• Dataset
────────
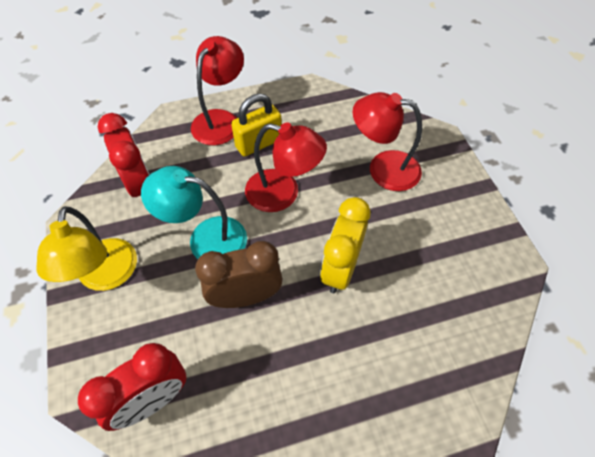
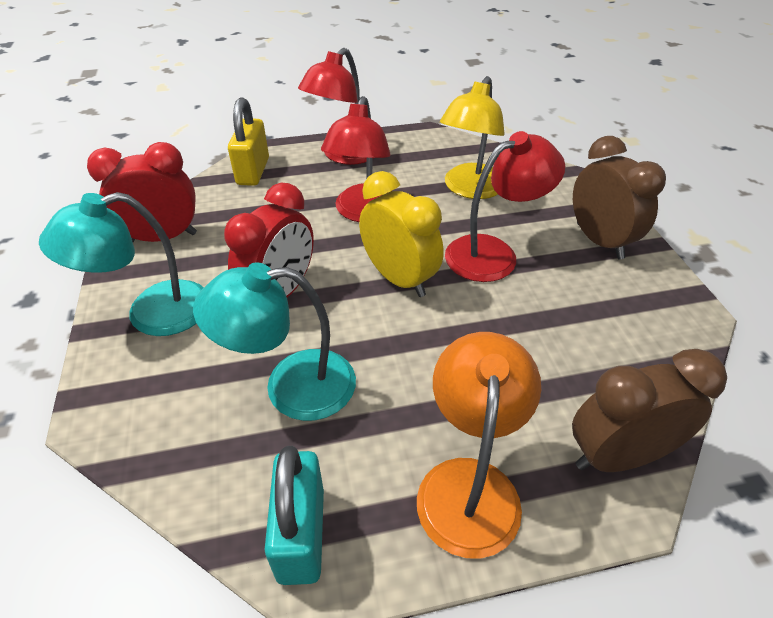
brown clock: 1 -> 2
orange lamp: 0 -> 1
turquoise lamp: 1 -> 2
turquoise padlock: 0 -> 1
────────
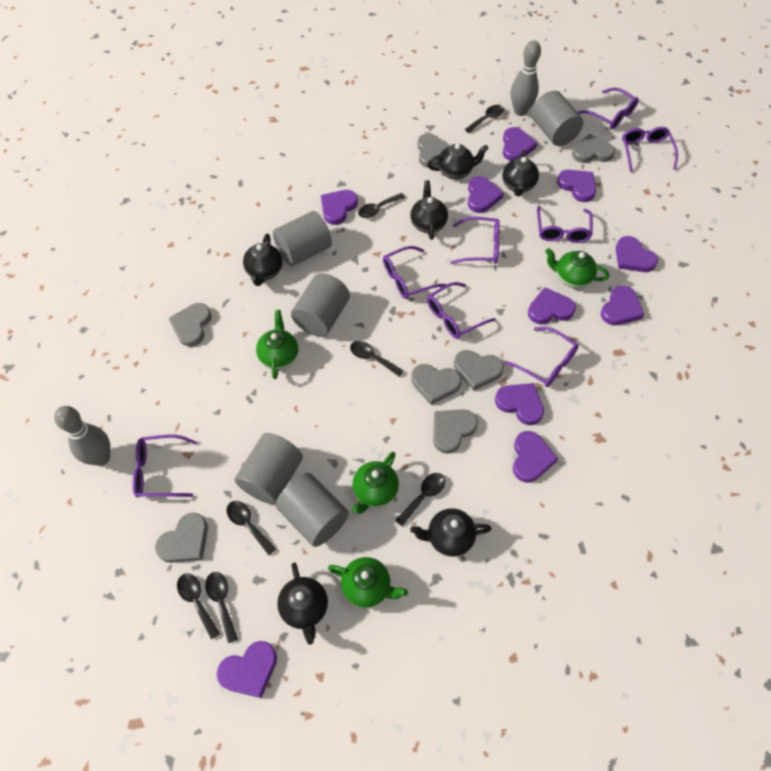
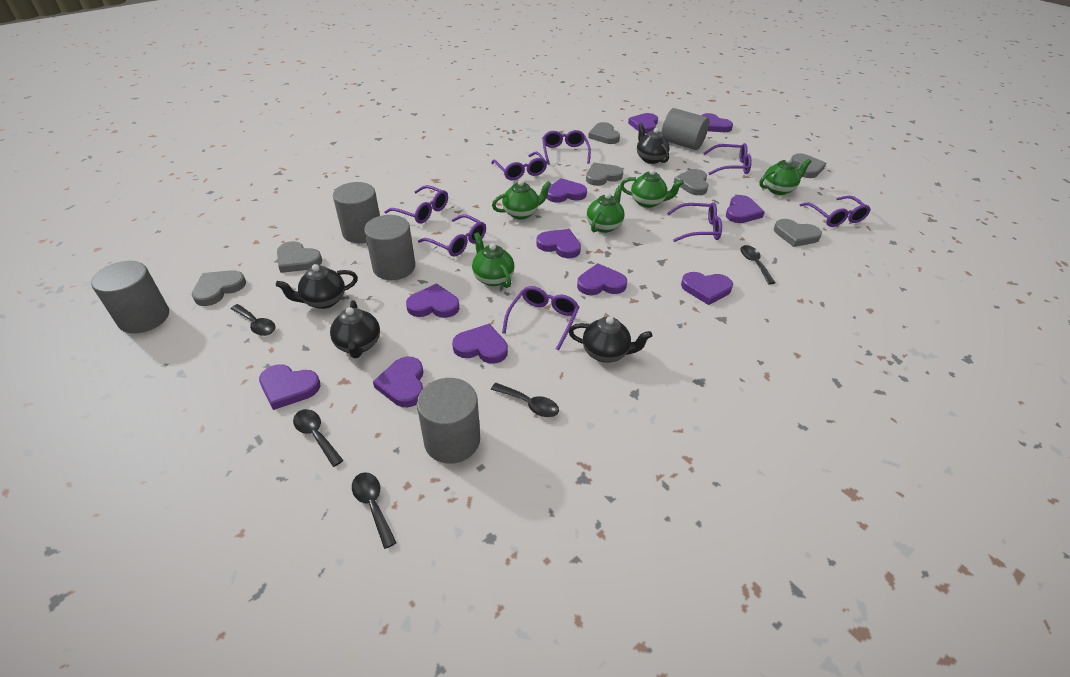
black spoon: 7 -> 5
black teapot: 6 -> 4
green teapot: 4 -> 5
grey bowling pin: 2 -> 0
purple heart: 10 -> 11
────────
• About this exercise
Look above for the line holding "brown clock: 1 -> 2". Print it and every line after it, exactly, through the line holding "turquoise padlock: 0 -> 1".

• Result
brown clock: 1 -> 2
orange lamp: 0 -> 1
turquoise lamp: 1 -> 2
turquoise padlock: 0 -> 1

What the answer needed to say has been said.